▶ [WORK INSTRUCTION]:
Restate exactly the lines below, from the one containing "moved,brown lace-up shoe,<295" through the final line, and leave out the pictures.

[[ LISTED RECORDS, beginning ]]

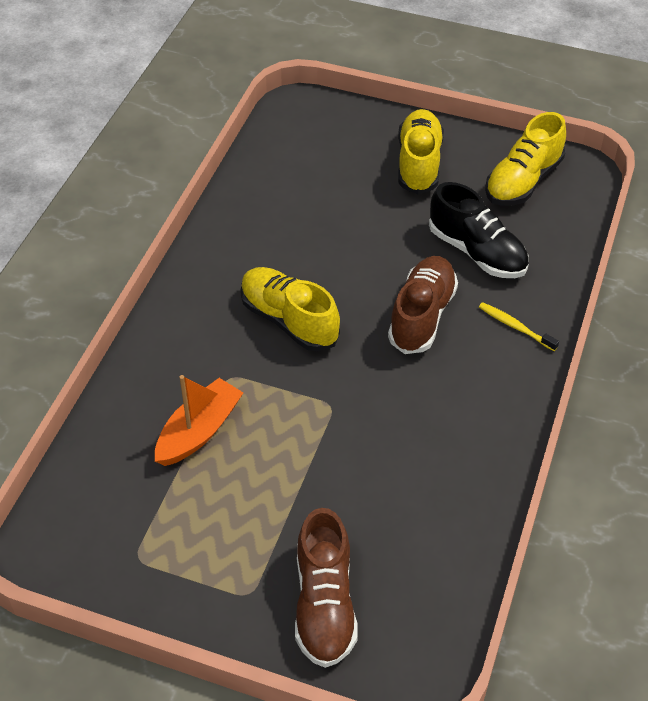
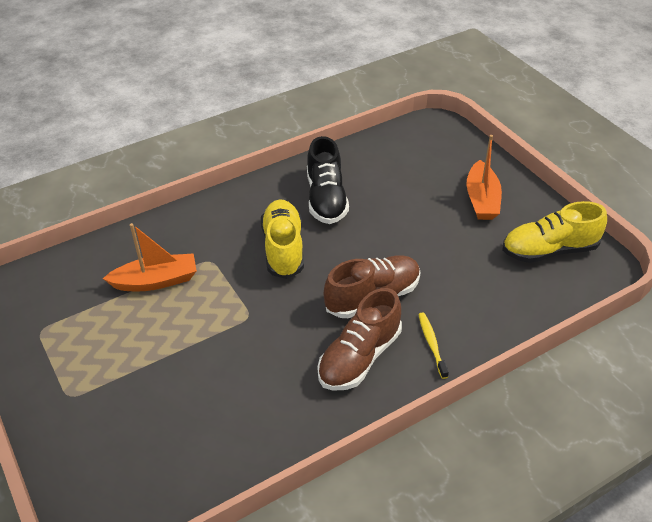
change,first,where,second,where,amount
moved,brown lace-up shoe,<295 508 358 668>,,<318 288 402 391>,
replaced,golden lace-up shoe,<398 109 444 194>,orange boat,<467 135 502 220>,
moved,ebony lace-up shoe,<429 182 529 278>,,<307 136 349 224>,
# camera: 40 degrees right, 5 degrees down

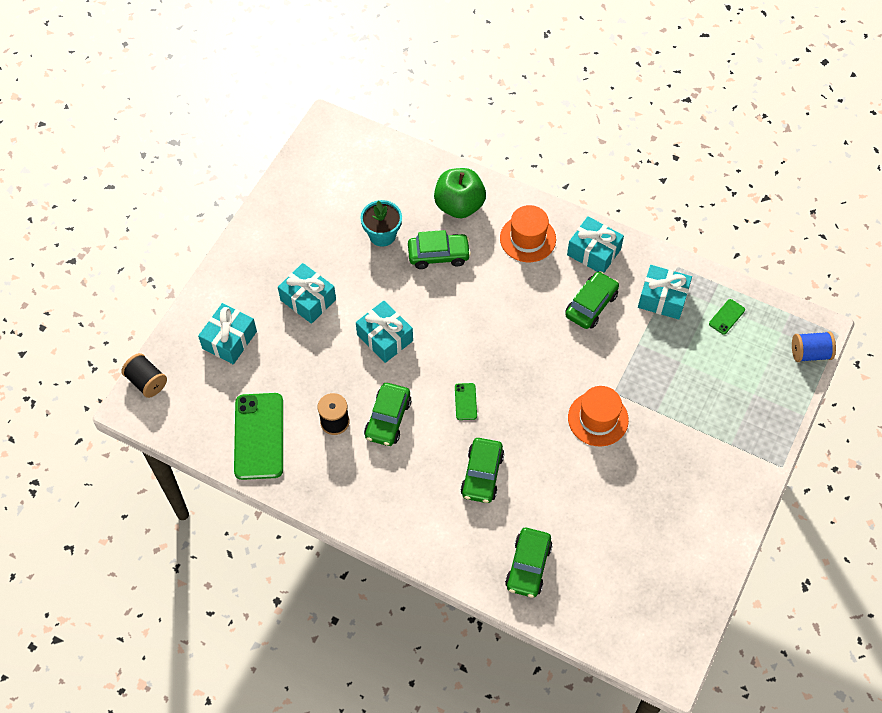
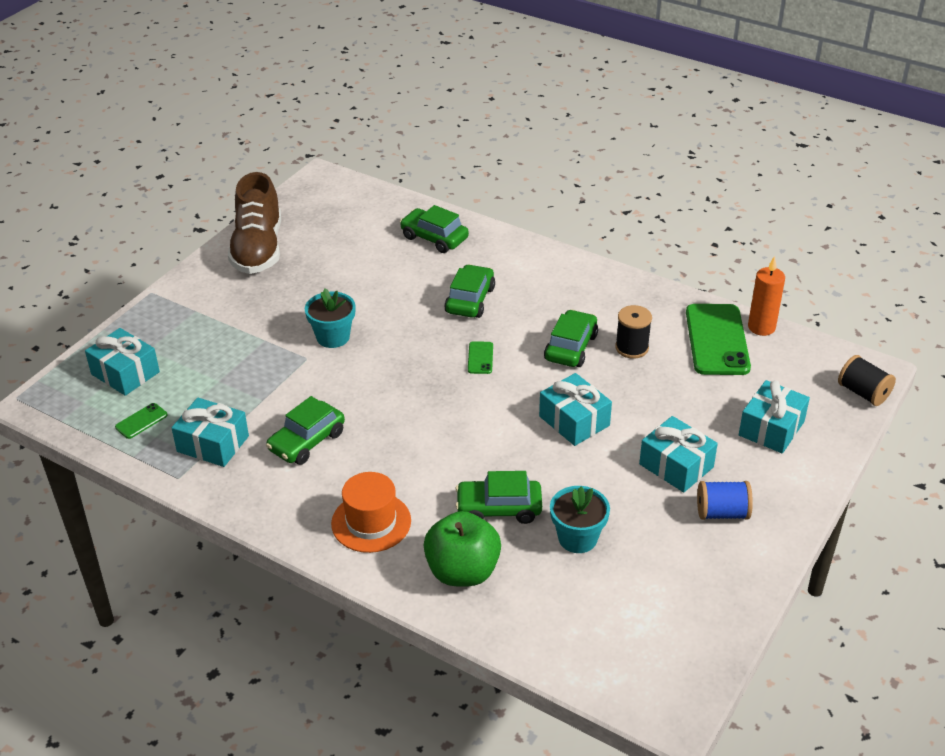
change,first,where,second,where,amount
turned,leaf-green toy car,<505 528 552 598>,,<400 205 469 253>,75 degrees counterclockwise
moved,aqua present,<567 216 624 273>,,<85 328 160 396>,
replaced,orange hat,<568 386 629 446>,aqua flower pot,<305 288 355 348>,
moved,cobalt spool,<792 331 836 362>,,<697 481 753 520>,
added,,,brown lace-up shoe,<228 172 281 274>,
added,,,orange pillar candle,<748 256 785 336>,
# camera: 175 degrees left, 20 degrees down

[[ LISTED RECORDS, end ]]

▶ [SOLUTION FOR THIS TASK]:
moved,brown lace-up shoe,<295 508 358 668>,,<318 288 402 391>,
replaced,golden lace-up shoe,<398 109 444 194>,orange boat,<467 135 502 220>,
moved,ebony lace-up shoe,<429 182 529 278>,,<307 136 349 224>,
# camera: 40 degrees right, 5 degrees down

change,first,where,second,where,amount
turned,leaf-green toy car,<505 528 552 598>,,<400 205 469 253>,75 degrees counterclockwise
moved,aqua present,<567 216 624 273>,,<85 328 160 396>,
replaced,orange hat,<568 386 629 446>,aqua flower pot,<305 288 355 348>,
moved,cobalt spool,<792 331 836 362>,,<697 481 753 520>,
added,,,brown lace-up shoe,<228 172 281 274>,
added,,,orange pillar candle,<748 256 785 336>,
# camera: 175 degrees left, 20 degrees down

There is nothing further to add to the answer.